*** Data for this exercise Section Begins ***
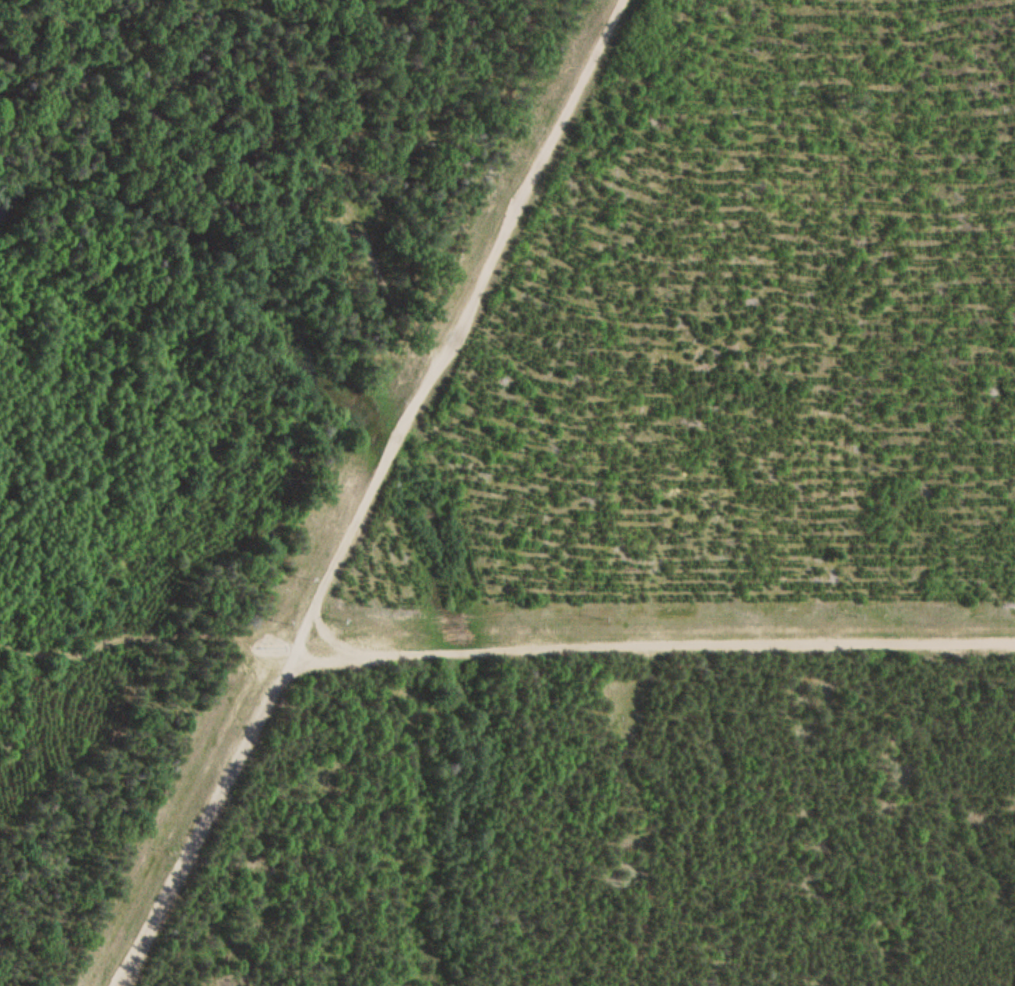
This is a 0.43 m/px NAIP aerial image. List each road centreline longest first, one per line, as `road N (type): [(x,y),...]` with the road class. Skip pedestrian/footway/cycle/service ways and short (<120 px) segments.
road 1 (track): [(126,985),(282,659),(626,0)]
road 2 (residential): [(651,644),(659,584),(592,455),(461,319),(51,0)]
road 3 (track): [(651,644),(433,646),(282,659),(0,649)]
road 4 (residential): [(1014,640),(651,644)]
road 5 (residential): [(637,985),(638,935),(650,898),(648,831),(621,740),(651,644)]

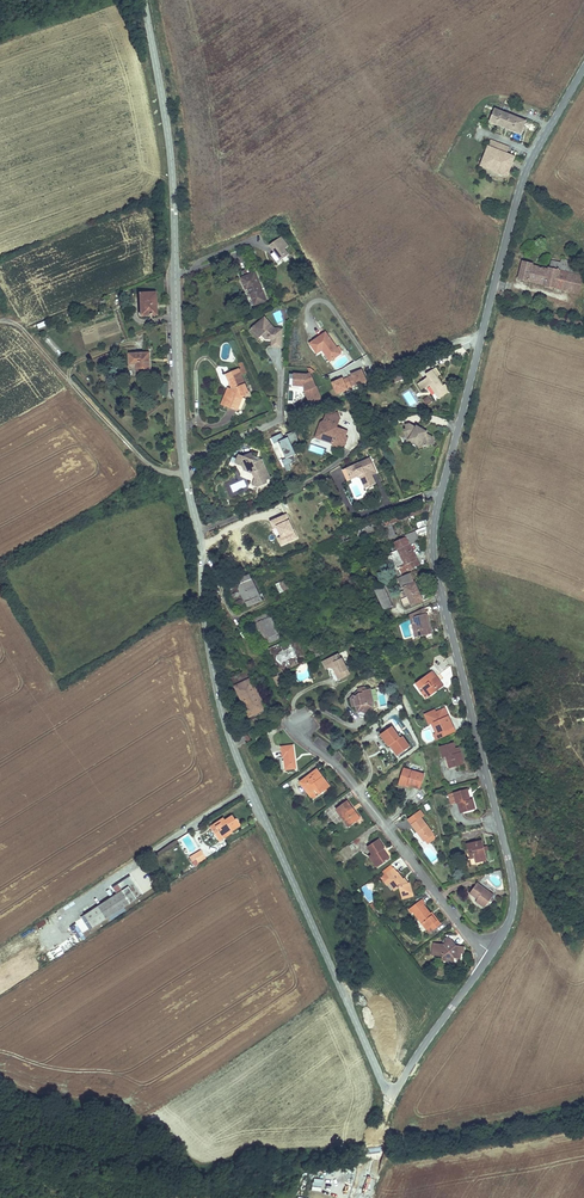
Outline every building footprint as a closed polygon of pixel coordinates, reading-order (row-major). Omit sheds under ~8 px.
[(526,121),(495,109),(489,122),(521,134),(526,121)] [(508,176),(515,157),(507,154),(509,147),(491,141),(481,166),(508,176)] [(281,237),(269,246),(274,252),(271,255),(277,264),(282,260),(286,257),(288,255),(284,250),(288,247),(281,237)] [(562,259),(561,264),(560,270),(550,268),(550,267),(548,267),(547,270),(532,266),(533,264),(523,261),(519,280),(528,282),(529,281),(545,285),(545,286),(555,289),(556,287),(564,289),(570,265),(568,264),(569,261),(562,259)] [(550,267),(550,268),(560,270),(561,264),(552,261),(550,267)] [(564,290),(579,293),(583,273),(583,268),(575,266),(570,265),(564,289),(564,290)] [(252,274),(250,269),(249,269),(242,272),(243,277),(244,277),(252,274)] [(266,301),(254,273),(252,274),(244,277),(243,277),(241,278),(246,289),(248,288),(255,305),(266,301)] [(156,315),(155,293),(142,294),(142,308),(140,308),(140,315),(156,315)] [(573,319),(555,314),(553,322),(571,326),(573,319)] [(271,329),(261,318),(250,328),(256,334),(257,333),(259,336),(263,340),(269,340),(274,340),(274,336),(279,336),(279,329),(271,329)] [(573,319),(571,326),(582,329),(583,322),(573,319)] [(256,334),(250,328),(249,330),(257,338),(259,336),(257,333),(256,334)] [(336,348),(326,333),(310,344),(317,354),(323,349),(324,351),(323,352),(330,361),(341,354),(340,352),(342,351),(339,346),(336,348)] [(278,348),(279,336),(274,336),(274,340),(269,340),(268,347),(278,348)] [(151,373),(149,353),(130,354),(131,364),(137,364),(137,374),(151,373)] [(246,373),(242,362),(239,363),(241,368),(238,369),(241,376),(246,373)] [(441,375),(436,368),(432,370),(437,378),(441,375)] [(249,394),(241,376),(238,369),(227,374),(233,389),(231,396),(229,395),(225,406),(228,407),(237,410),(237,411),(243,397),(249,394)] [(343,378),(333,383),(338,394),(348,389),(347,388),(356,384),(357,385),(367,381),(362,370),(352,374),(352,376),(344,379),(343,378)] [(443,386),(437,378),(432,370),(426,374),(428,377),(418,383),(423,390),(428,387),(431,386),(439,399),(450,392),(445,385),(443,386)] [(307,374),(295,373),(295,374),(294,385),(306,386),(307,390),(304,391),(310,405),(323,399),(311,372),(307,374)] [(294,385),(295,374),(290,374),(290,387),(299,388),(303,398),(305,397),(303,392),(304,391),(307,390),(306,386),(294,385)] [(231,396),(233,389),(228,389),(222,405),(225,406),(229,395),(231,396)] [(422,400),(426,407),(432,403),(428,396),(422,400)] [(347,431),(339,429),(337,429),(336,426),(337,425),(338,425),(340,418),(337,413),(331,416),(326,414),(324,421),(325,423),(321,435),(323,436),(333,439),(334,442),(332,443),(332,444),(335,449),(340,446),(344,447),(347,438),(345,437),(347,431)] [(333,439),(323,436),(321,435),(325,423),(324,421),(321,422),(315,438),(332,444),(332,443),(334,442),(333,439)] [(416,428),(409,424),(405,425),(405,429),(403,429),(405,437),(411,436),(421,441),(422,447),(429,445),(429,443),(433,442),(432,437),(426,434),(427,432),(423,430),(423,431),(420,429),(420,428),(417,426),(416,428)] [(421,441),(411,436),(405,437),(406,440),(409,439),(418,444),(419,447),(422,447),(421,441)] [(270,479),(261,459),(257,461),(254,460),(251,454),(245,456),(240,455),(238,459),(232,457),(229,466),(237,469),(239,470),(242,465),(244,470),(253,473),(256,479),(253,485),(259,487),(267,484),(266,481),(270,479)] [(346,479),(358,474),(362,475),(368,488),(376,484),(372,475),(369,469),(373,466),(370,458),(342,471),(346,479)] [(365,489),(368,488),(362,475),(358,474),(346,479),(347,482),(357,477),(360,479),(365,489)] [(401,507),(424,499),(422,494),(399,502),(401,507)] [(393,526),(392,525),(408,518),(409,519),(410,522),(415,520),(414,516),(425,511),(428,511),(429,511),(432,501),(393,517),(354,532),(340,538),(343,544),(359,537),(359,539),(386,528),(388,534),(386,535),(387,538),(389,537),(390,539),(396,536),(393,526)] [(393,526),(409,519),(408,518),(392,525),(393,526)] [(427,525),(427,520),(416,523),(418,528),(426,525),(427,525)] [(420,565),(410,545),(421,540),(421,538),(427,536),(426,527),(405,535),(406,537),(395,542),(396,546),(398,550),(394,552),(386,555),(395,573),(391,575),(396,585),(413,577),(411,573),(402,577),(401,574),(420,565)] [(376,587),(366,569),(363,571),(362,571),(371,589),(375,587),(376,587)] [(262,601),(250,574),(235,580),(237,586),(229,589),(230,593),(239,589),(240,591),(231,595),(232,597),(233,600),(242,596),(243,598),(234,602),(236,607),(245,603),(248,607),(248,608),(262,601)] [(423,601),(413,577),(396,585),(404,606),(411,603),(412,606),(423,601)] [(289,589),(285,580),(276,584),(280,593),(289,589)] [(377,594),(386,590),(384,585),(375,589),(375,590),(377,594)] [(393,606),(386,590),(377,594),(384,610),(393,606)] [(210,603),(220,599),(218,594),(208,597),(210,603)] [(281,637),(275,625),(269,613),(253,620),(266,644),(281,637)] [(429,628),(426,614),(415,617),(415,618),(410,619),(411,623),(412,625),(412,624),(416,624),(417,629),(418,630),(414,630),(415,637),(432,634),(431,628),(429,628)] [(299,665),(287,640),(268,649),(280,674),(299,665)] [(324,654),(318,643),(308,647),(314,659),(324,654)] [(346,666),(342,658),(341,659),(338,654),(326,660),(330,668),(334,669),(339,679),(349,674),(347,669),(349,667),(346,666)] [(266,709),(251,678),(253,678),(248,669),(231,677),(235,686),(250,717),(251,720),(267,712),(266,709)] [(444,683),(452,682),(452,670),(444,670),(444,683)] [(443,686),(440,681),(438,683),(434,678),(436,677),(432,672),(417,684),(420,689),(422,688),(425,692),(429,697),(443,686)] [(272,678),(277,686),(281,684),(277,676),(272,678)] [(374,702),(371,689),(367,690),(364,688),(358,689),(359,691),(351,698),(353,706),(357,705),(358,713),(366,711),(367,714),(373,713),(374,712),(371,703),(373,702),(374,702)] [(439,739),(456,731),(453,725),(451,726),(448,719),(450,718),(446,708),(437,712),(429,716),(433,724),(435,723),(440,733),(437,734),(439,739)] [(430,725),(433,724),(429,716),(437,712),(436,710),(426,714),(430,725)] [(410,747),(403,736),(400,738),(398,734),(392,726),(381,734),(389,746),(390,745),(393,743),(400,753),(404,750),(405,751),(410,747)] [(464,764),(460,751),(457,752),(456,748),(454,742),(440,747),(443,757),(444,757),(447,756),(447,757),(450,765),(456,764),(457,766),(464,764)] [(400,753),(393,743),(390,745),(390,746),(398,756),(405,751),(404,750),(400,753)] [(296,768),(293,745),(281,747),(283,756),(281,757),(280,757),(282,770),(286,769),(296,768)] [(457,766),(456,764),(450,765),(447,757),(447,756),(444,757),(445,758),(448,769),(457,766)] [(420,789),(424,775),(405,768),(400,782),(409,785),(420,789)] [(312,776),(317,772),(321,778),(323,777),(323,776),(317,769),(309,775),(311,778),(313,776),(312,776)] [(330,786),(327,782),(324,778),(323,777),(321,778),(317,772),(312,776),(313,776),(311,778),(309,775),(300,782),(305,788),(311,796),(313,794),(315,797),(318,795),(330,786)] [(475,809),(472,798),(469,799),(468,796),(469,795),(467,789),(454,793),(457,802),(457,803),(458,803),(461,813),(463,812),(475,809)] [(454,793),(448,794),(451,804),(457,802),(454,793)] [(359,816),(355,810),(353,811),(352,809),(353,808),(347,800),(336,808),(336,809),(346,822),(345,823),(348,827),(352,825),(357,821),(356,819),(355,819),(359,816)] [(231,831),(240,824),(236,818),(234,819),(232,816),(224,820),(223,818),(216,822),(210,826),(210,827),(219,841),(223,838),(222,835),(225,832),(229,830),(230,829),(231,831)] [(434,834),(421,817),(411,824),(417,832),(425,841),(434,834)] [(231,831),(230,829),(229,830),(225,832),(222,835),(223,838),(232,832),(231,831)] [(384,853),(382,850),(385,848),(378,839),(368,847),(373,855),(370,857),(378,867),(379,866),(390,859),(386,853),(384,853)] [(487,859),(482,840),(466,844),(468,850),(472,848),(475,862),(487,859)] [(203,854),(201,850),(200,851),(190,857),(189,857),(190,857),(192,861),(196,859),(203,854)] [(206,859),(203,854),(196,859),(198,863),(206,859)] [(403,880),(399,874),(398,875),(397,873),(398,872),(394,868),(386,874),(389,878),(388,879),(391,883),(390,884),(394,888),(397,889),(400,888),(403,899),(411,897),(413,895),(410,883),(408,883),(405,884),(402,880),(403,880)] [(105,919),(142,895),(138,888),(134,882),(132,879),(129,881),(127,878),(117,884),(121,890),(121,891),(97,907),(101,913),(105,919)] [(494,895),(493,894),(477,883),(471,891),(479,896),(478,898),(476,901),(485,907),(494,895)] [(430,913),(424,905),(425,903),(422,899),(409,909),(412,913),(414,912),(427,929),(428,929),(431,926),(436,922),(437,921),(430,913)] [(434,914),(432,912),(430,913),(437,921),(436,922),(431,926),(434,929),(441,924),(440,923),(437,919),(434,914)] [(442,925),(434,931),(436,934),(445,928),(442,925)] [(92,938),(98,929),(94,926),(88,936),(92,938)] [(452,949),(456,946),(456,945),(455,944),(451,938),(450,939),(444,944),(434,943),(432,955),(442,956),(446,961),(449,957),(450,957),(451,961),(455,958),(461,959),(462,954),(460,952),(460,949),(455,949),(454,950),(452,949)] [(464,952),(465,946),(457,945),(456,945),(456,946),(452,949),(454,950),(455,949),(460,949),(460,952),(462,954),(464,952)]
*** Data for this exercise Section Ends ***
### Task requirements:
For the string "track", show each line of the entries above where it occurs.

### Response:
road 1 (track): [(126,985),(282,659),(626,0)]
road 3 (track): [(651,644),(433,646),(282,659),(0,649)]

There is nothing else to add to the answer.